** Task material follows **

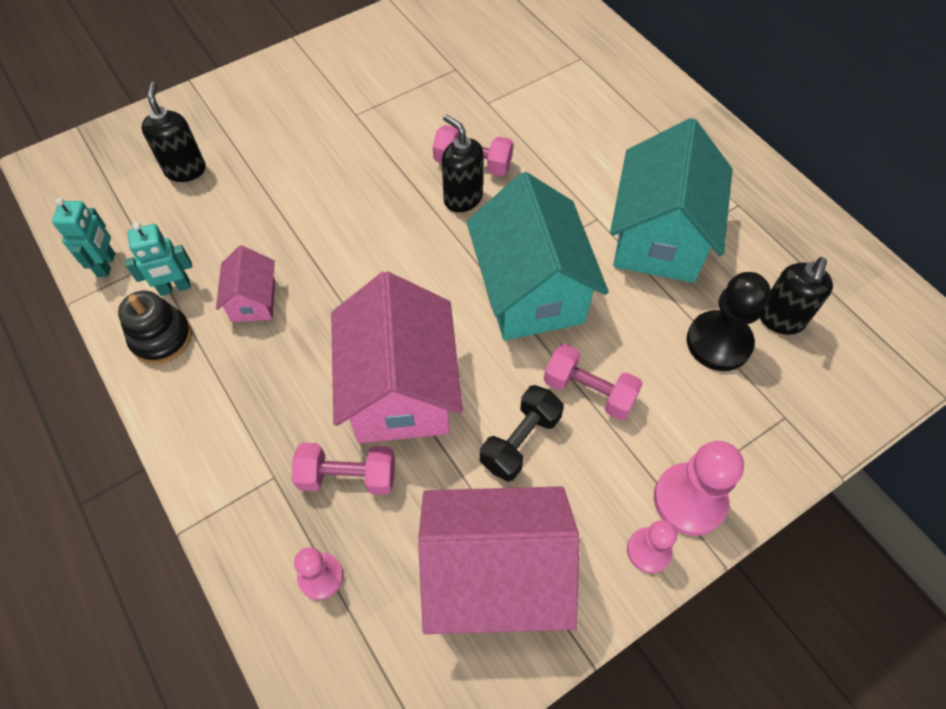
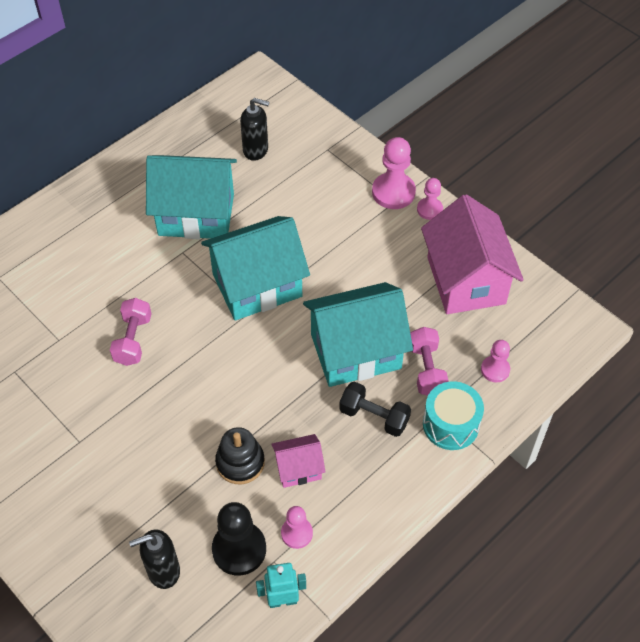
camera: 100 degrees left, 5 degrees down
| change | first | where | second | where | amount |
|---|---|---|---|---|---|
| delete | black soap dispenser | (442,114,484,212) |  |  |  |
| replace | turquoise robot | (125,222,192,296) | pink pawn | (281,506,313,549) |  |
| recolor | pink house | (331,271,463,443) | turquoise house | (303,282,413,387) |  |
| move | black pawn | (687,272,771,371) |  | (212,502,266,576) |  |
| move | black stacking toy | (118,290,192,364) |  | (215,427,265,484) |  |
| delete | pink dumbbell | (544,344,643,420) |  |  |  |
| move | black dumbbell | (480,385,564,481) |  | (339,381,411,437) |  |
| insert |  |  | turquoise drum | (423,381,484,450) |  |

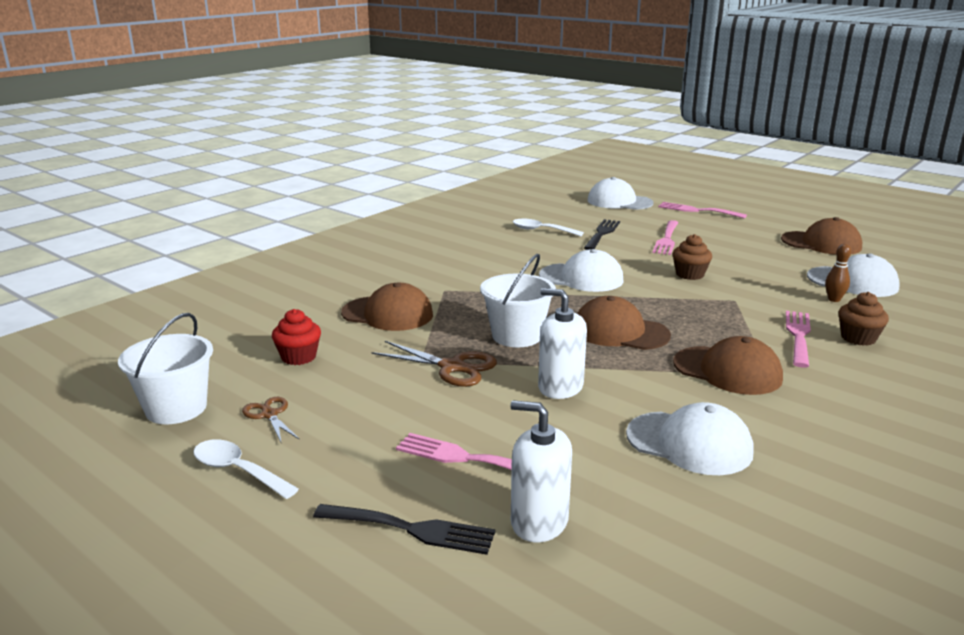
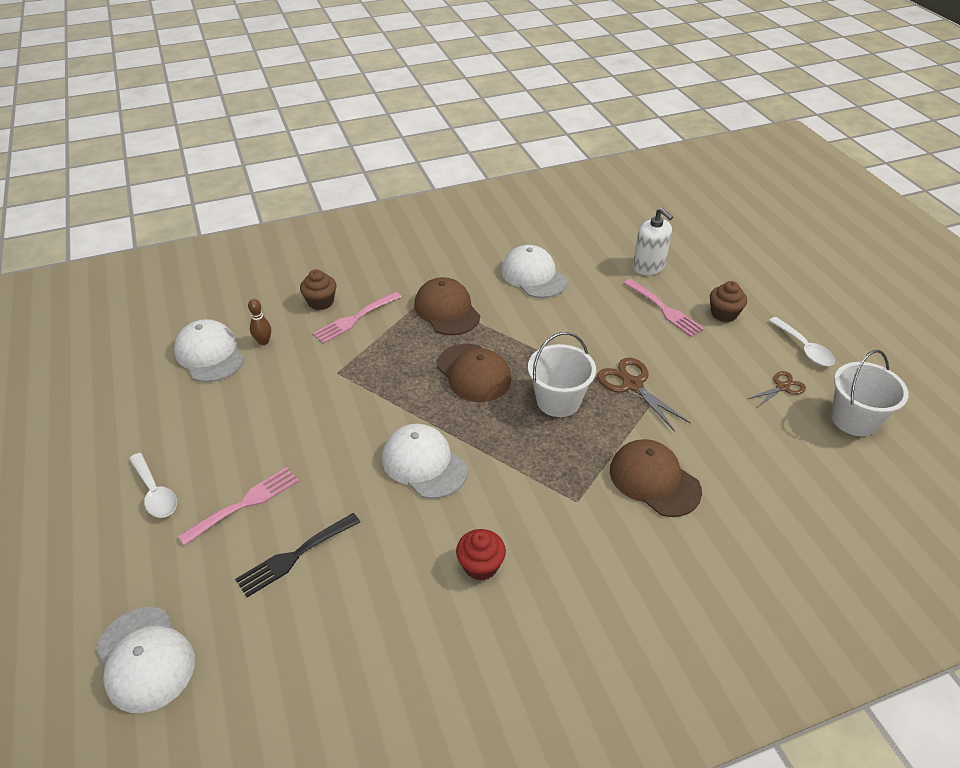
camera: 150 degrees left, 20 degrees up
| change | first | where | second | where | amount |
|---|---|---|---|---|---|
| delete | pink fork | (658,202,747,219) |  |  |  |
| delete | brown cap | (781,217,862,255) |  |  |  |
| move | white spoon | (513,219,584,236) |  | (129,453,177,518) |  |
| move | brown cupcake | (672,234,712,280) |  | (710,281,747,322) |  |
| delete | white soap dispenser | (538,288,587,399) |  |  |  |
| move | red cupcake | (272,309,321,365) |  | (456,529,506,581) |  |
| rotate | brown scissors | (242,397,299,442) |  | (748,371,806,407) | 120 degrees counterclockwise |
| delete | black fork | (313,504,495,555) |  |  |  |

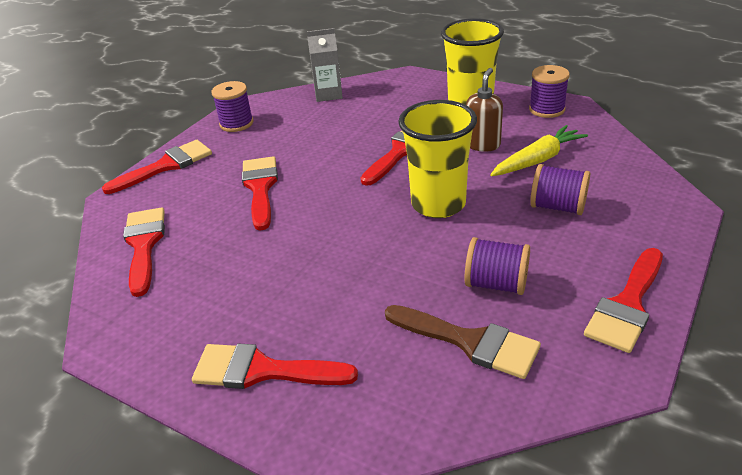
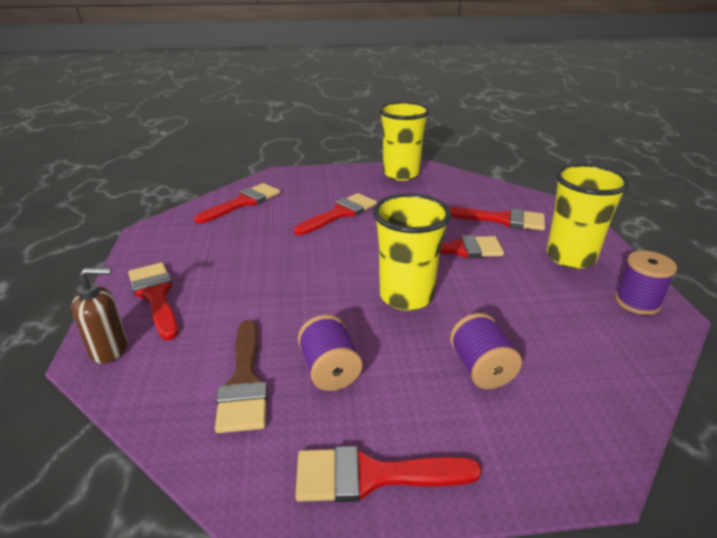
camera: 50 degrees right, 5 degrees down
| change | first | where | second | where | amount |
|---|---|---|---|---|---|
| delete | grey carton | (307,28,343,102) |  |  |  |
| move | brown soap dispenser | (466,68,503,152) |  | (71,268,127,364) |  |
| replace | purple spool | (211,81,253,132) | yellow cup | (379,102,430,181) |  |
| delete | yellow carrot | (490,125,588,176) |  |  |  |
| move | red brush | (102,140,212,194) |  | (449,207,545,230) |  |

** End of Task material **

Would you write each entry out again exactly, omitting the images?

**Answer to this exercise:**
camera: 100 degrees left, 5 degrees down
| change | first | where | second | where | amount |
|---|---|---|---|---|---|
| delete | black soap dispenser | (442,114,484,212) |  |  |  |
| replace | turquoise robot | (125,222,192,296) | pink pawn | (281,506,313,549) |  |
| recolor | pink house | (331,271,463,443) | turquoise house | (303,282,413,387) |  |
| move | black pawn | (687,272,771,371) |  | (212,502,266,576) |  |
| move | black stacking toy | (118,290,192,364) |  | (215,427,265,484) |  |
| delete | pink dumbbell | (544,344,643,420) |  |  |  |
| move | black dumbbell | (480,385,564,481) |  | (339,381,411,437) |  |
| insert |  |  | turquoise drum | (423,381,484,450) |  |

camera: 150 degrees left, 20 degrees up
| change | first | where | second | where | amount |
|---|---|---|---|---|---|
| delete | pink fork | (658,202,747,219) |  |  |  |
| delete | brown cap | (781,217,862,255) |  |  |  |
| move | white spoon | (513,219,584,236) |  | (129,453,177,518) |  |
| move | brown cupcake | (672,234,712,280) |  | (710,281,747,322) |  |
| delete | white soap dispenser | (538,288,587,399) |  |  |  |
| move | red cupcake | (272,309,321,365) |  | (456,529,506,581) |  |
| rotate | brown scissors | (242,397,299,442) |  | (748,371,806,407) | 120 degrees counterclockwise |
| delete | black fork | (313,504,495,555) |  |  |  |

camera: 50 degrees right, 5 degrees down
| change | first | where | second | where | amount |
|---|---|---|---|---|---|
| delete | grey carton | (307,28,343,102) |  |  |  |
| move | brown soap dispenser | (466,68,503,152) |  | (71,268,127,364) |  |
| replace | purple spool | (211,81,253,132) | yellow cup | (379,102,430,181) |  |
| delete | yellow carrot | (490,125,588,176) |  |  |  |
| move | red brush | (102,140,212,194) |  | (449,207,545,230) |  |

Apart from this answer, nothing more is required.